**What you have to do**
All lines from the one holding "none -> tan brick J1 level 1" through the last line of the entries below must be transcribed exactly, and no others. Pictures do not go in.

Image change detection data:
▼

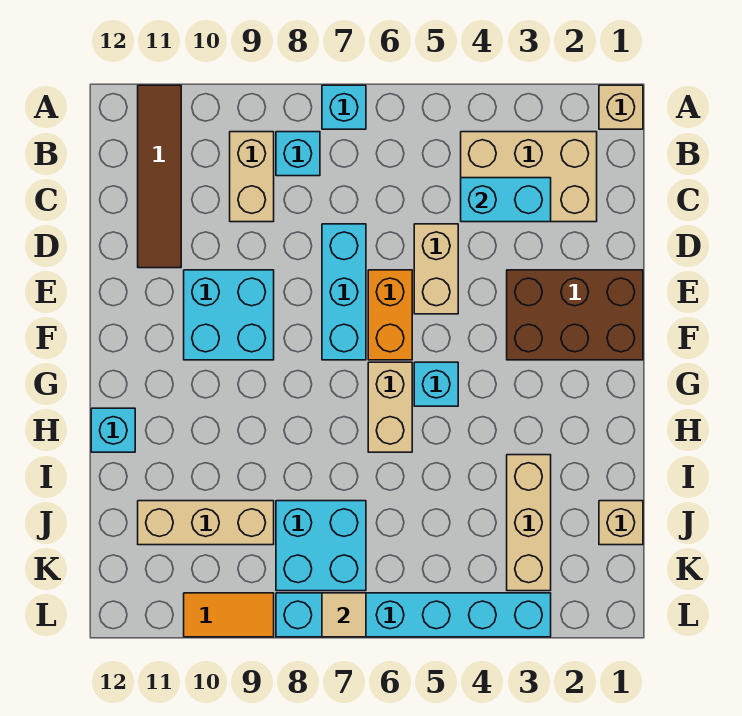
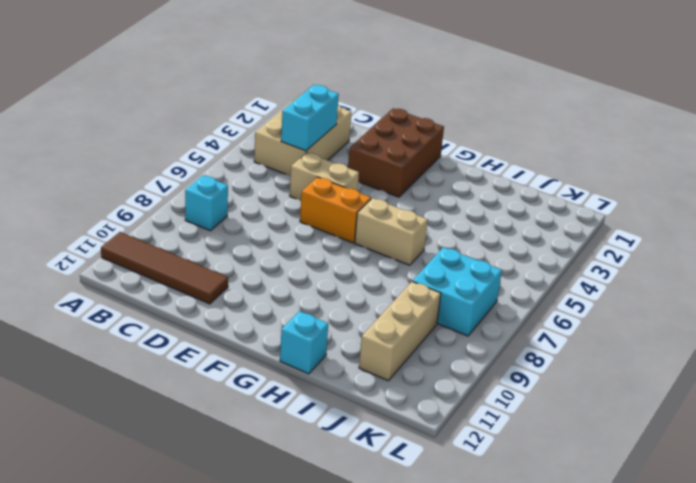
none -> tan brick A1 level 1
none -> cyan brick A7 level 1
none -> tan brick B9:C9 level 1

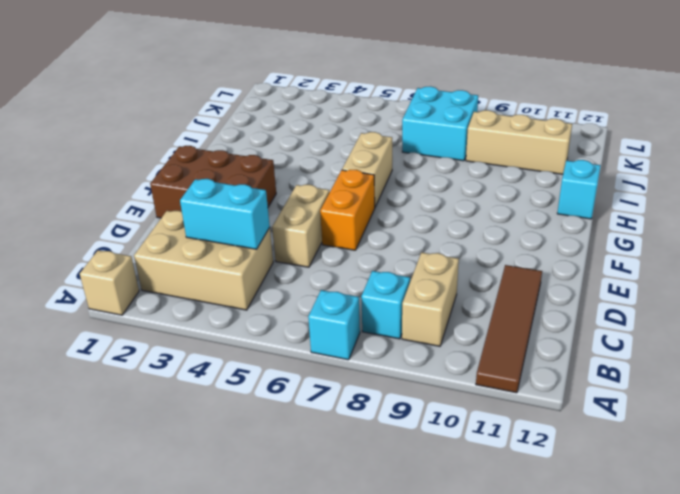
none -> cyan brick D7:F7 level 1
none -> cyan brick E9:F10 level 1
none -> cyan brick G5 level 1

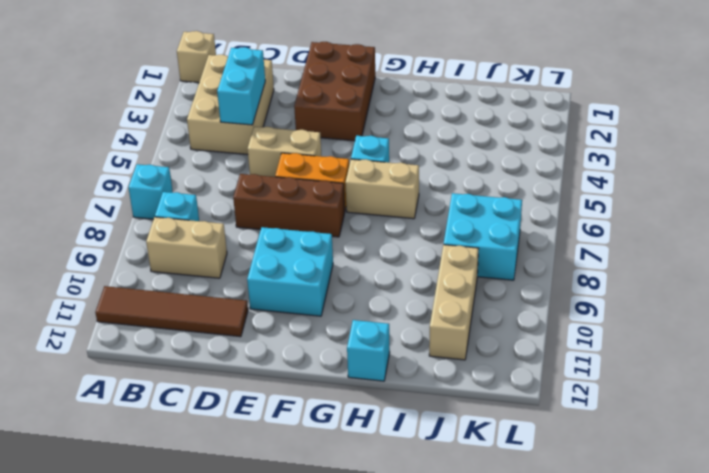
brown brick D7:F7 level 1 -> cyan brick D7:F7 level 1
none -> tan brick I3:K3 level 1
none -> tan brick J1 level 1
none -> cyan brick L3:L8 level 1

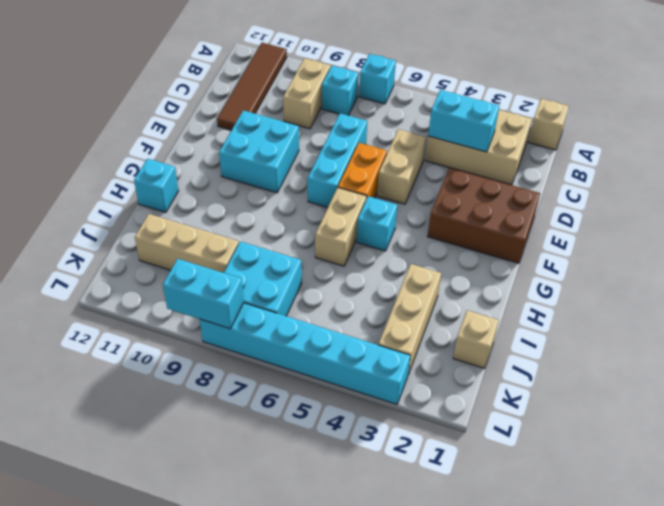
cyan brick L8:L9 level 2 -> none
none -> orange tile L9:L10 level 1
none -> tan tile L7 level 2

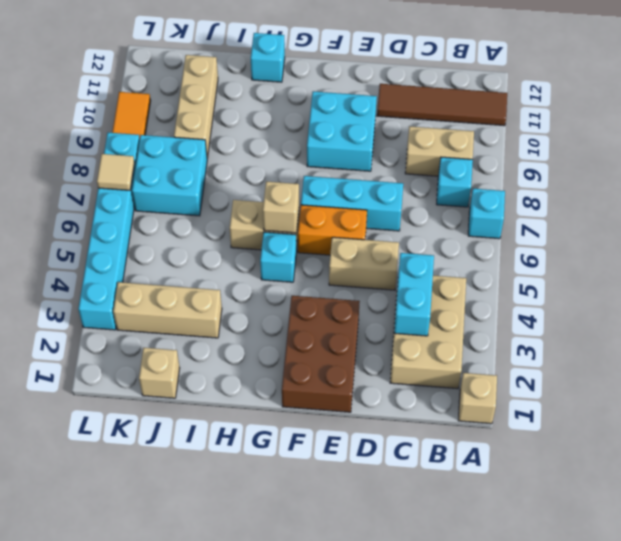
tan brick G6 level 2 -> none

▲

**The answer**
none -> tan brick J1 level 1
none -> cyan brick L3:L8 level 1

cyan brick L8:L9 level 2 -> none
none -> orange tile L9:L10 level 1
none -> tan tile L7 level 2

tan brick G6 level 2 -> none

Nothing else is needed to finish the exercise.